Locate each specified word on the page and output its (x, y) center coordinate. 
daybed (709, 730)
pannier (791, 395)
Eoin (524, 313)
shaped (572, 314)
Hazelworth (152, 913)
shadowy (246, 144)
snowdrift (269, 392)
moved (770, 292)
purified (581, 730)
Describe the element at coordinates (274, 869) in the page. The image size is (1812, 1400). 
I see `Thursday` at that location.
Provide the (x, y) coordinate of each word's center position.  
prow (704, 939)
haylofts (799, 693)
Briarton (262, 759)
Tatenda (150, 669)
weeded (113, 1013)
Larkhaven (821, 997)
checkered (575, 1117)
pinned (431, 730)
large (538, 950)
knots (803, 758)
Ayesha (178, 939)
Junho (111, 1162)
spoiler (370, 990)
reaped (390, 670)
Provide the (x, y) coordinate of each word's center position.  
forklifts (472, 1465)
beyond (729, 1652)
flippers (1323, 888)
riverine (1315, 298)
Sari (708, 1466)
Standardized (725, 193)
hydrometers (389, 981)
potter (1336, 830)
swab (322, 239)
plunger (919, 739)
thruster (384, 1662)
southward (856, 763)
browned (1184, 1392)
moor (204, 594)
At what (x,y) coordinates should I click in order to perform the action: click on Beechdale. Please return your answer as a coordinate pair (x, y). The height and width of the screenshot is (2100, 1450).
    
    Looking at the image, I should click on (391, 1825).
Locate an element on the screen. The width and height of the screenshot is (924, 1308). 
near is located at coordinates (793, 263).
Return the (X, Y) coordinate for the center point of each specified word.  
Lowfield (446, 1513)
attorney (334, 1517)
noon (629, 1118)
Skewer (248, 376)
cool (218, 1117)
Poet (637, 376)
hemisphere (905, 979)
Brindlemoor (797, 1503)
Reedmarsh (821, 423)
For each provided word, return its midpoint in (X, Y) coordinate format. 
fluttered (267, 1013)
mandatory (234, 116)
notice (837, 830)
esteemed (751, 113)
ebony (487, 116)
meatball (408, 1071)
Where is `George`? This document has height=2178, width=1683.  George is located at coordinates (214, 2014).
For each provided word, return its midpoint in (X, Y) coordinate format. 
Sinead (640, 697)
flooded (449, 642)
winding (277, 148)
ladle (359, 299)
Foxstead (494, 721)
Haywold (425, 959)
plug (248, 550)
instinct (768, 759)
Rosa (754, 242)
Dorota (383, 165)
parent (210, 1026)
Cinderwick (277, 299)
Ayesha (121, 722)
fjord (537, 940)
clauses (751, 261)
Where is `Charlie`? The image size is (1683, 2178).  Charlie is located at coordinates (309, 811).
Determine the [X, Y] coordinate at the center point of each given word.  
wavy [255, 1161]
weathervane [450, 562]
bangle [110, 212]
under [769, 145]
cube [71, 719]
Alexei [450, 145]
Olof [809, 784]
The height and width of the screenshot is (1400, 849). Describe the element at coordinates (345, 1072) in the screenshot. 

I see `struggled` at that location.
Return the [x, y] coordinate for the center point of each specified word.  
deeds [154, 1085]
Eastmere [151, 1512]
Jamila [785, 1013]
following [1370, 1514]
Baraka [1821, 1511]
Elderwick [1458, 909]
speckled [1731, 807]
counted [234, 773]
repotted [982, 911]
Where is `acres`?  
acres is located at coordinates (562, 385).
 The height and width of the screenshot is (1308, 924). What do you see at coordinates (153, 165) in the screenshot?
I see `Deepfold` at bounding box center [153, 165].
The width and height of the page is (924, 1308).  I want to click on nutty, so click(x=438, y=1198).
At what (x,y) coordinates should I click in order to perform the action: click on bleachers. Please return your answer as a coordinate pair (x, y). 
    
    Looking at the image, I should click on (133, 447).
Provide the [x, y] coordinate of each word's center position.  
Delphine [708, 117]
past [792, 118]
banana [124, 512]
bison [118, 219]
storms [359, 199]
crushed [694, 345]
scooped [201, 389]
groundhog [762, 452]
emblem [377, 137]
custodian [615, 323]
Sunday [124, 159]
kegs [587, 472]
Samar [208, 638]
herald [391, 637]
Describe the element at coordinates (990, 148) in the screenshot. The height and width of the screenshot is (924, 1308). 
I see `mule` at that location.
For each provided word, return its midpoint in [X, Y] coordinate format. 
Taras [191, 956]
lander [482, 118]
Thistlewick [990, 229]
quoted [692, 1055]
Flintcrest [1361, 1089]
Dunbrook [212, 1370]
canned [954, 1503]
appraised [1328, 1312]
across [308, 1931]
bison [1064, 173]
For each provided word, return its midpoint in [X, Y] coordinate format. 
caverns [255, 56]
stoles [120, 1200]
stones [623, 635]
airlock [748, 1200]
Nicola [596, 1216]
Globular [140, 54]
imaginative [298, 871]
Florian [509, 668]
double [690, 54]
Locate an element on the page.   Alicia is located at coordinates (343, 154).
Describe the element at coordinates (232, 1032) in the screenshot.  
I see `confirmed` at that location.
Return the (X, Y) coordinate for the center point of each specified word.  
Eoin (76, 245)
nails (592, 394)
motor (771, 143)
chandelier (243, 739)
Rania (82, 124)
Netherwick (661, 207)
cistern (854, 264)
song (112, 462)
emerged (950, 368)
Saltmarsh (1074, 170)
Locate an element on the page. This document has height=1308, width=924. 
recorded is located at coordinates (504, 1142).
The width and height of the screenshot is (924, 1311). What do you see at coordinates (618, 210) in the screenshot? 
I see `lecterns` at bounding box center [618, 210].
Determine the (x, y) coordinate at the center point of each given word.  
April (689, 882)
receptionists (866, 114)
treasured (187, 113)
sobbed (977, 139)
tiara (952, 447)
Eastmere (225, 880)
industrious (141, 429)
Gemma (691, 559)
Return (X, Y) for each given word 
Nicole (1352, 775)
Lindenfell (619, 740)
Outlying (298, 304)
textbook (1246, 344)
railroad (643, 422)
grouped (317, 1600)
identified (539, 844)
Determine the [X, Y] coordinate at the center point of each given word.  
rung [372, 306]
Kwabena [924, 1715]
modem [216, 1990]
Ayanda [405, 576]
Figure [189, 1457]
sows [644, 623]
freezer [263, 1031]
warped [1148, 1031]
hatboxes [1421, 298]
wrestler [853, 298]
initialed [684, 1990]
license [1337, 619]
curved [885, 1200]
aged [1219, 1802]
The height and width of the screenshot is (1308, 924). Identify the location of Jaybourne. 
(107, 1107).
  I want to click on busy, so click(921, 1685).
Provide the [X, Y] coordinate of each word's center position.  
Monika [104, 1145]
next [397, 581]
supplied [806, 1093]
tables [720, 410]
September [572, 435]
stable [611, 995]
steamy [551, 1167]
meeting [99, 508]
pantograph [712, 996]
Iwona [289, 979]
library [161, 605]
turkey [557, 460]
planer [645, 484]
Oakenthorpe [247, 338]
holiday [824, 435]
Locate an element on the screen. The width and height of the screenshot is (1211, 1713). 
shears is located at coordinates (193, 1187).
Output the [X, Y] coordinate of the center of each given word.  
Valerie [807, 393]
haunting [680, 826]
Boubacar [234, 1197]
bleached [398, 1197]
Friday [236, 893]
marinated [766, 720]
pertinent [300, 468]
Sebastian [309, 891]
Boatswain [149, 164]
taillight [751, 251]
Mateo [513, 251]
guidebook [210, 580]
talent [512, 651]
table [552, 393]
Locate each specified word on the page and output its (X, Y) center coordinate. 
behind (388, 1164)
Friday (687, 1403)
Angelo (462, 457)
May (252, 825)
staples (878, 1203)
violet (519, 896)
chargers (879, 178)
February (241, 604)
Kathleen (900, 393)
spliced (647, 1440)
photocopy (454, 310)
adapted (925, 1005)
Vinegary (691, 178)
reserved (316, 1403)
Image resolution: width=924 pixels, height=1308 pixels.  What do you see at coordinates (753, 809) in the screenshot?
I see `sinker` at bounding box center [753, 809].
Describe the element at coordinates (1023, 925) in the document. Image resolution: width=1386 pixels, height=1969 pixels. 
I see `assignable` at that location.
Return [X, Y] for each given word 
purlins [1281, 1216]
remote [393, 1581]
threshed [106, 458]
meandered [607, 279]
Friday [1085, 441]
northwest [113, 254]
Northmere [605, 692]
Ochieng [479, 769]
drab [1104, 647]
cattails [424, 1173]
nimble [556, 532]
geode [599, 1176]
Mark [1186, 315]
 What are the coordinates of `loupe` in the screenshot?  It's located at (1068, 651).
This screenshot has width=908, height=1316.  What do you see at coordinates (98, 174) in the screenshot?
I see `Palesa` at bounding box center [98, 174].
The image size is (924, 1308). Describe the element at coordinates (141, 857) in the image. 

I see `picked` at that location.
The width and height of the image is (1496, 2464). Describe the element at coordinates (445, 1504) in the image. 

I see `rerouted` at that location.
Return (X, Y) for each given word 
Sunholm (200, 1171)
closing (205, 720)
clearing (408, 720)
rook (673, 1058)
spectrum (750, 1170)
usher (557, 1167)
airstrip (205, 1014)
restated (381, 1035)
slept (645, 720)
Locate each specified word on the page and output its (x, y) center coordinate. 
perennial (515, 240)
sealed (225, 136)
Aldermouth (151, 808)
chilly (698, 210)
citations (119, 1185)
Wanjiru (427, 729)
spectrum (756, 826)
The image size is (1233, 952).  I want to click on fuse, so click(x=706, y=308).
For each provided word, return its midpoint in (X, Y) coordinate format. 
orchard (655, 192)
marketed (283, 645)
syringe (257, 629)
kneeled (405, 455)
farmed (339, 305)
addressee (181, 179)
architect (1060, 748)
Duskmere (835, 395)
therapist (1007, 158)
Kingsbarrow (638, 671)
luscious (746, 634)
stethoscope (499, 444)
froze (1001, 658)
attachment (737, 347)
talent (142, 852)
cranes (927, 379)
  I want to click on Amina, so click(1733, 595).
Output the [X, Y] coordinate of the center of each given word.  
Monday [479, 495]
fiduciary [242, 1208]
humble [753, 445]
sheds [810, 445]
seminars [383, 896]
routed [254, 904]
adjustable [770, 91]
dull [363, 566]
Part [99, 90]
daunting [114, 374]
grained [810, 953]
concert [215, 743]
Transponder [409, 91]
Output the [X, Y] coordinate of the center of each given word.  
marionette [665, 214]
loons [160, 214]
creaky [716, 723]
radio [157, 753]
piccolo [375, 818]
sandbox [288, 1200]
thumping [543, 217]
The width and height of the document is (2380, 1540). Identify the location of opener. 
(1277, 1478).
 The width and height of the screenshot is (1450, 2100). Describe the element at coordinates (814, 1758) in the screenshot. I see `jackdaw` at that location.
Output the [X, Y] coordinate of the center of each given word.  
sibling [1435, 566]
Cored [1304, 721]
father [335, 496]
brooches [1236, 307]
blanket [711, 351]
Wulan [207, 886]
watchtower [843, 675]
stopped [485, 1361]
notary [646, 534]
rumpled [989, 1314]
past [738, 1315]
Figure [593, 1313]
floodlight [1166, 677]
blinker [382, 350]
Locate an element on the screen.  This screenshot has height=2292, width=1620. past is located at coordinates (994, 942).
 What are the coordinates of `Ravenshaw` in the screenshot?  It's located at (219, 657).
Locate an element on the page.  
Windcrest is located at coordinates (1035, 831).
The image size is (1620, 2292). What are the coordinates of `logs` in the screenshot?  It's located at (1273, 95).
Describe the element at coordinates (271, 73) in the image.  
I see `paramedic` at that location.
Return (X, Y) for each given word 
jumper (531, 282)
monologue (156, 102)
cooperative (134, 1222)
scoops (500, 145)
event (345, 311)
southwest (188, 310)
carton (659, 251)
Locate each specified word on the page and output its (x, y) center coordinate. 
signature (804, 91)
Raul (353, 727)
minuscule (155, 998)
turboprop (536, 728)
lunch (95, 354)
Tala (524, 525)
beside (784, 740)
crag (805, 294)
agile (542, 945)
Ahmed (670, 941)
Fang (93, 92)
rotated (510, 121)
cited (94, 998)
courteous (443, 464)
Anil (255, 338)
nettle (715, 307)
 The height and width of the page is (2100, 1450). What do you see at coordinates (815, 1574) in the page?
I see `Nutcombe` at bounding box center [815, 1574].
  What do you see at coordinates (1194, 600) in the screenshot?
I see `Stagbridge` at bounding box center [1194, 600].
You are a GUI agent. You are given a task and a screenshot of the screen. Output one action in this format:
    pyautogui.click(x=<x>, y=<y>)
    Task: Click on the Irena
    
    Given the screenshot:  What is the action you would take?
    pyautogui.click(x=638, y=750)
┄┄┄┄┄┄┄┄┄┄
Switch "Foxstead" to "Foxmoor" in the records, starting at the line that contains "notice (837, 830)" and ending at the line that contains "The width and height of the page". Output only those lines again, leaving everything else in them unchanged.

notice (837, 830)
esteemed (751, 113)
ebony (487, 116)
meatball (408, 1071)
Where is `George`? This document has height=2178, width=1683.  George is located at coordinates (214, 2014).
For each provided word, return its midpoint in (X, Y) coordinate format. 
Sinead (640, 697)
flooded (449, 642)
winding (277, 148)
ladle (359, 299)
Foxmoor (494, 721)
Haywold (425, 959)
plug (248, 550)
instinct (768, 759)
Rosa (754, 242)
Dorota (383, 165)
parent (210, 1026)
Cinderwick (277, 299)
Ayesha (121, 722)
fjord (537, 940)
clauses (751, 261)
Where is `Charlie`? The image size is (1683, 2178).  Charlie is located at coordinates (309, 811).
Determine the [X, Y] coordinate at the center point of each given word.  
wavy [255, 1161]
weathervane [450, 562]
bangle [110, 212]
under [769, 145]
cube [71, 719]
Alexei [450, 145]
Olof [809, 784]
The height and width of the screenshot is (1400, 849). Describe the element at coordinates (345, 1072) in the screenshot. 

I see `struggled` at that location.
Return the [x, y] coordinate for the center point of each specified word.  
deeds [154, 1085]
Eastmere [151, 1512]
Jamila [785, 1013]
following [1370, 1514]
Baraka [1821, 1511]
Elderwick [1458, 909]
speckled [1731, 807]
counted [234, 773]
repotted [982, 911]
Where is `acres`?  
acres is located at coordinates (562, 385).
 The height and width of the screenshot is (1308, 924). What do you see at coordinates (153, 165) in the screenshot?
I see `Deepfold` at bounding box center [153, 165].
The width and height of the page is (924, 1308).  I want to click on nutty, so click(x=438, y=1198).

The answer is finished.